■ INSTRUCTIONS TO FOLLOW
Restate word for word the line containing "[372, 157, 434, 195]" and all remaining lines of the entries below.

■ SUPPLIED RECORDS
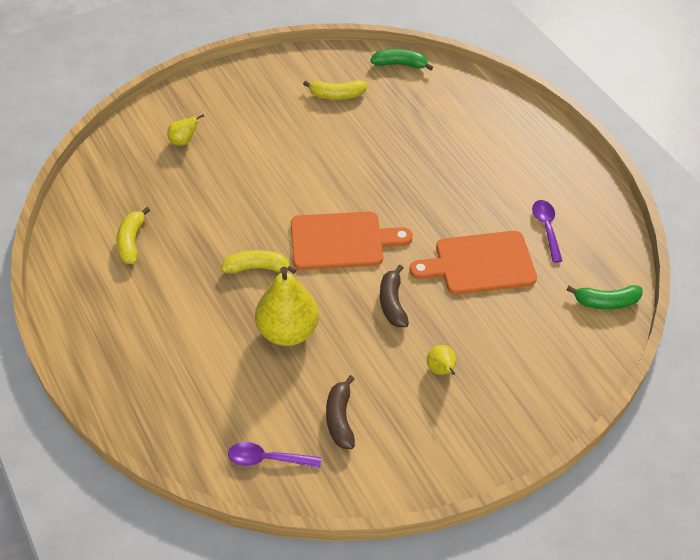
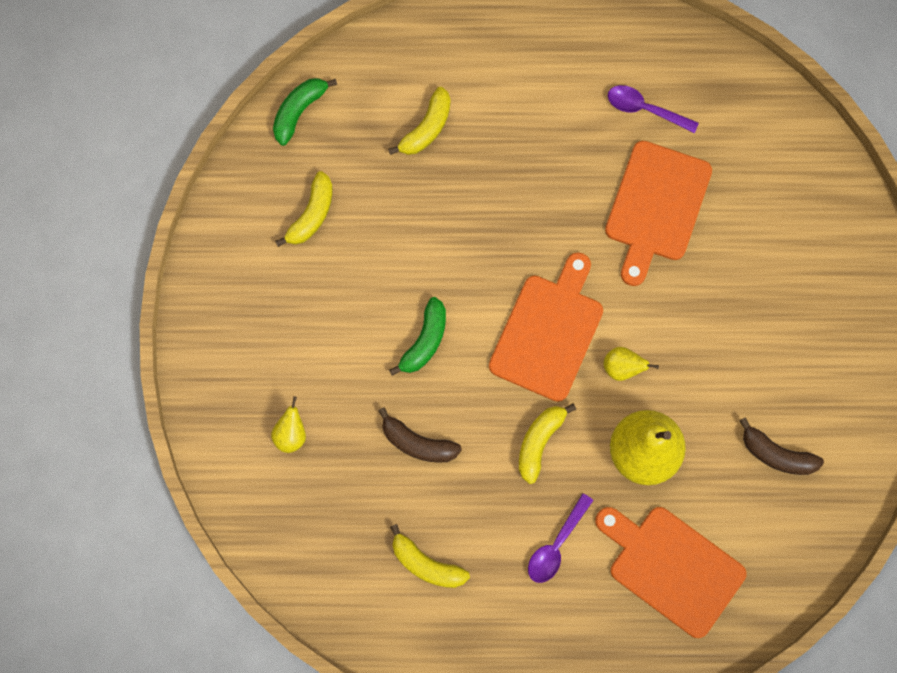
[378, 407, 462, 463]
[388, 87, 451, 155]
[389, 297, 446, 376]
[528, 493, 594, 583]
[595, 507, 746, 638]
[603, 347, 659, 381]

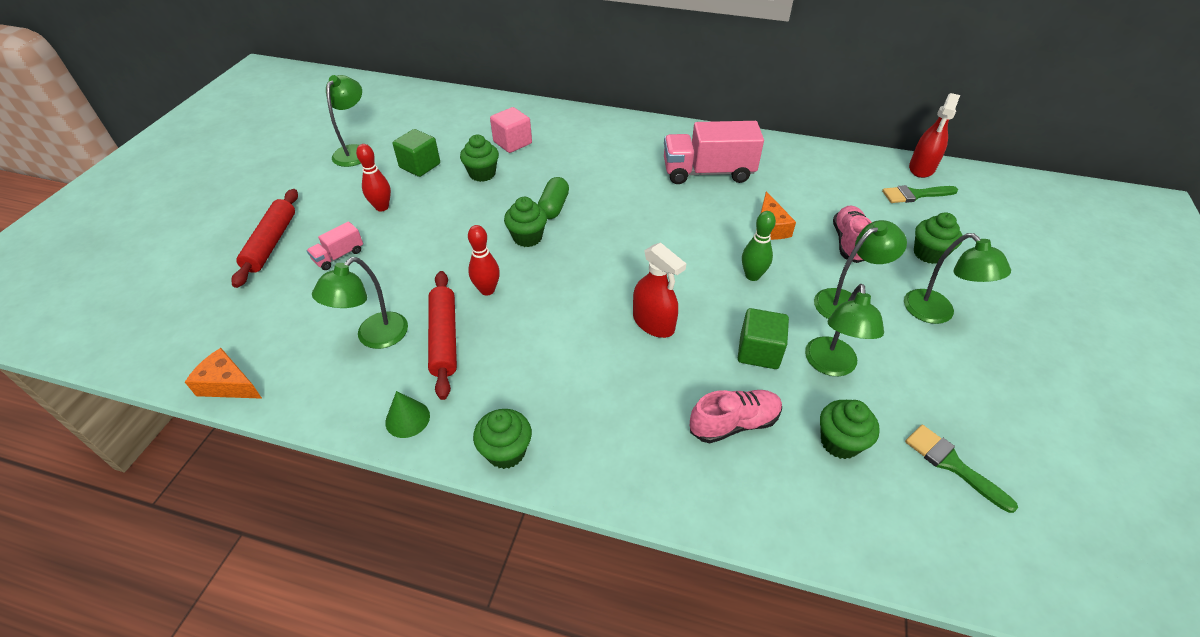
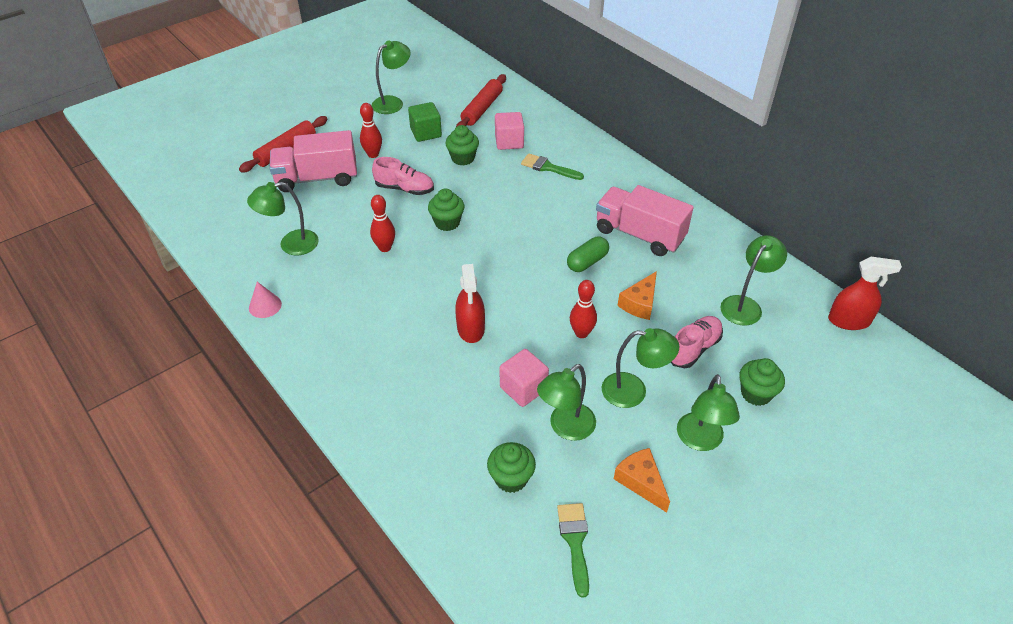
[249, 282, 282, 318]
[270, 130, 357, 192]
[372, 157, 434, 195]
[456, 74, 506, 127]
[500, 349, 549, 407]
[521, 153, 584, 180]
[567, 236, 609, 272]
[570, 280, 597, 338]
[614, 448, 670, 512]
[720, 235, 787, 326]
[828, 257, 902, 330]
[473, 409, 532, 469] (first image)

■ EXERCISE RESULT
[372, 157, 434, 195]
[456, 74, 506, 127]
[500, 349, 549, 407]
[521, 153, 584, 180]
[567, 236, 609, 272]
[570, 280, 597, 338]
[614, 448, 670, 512]
[720, 235, 787, 326]
[828, 257, 902, 330]
[473, 409, 532, 469] (first image)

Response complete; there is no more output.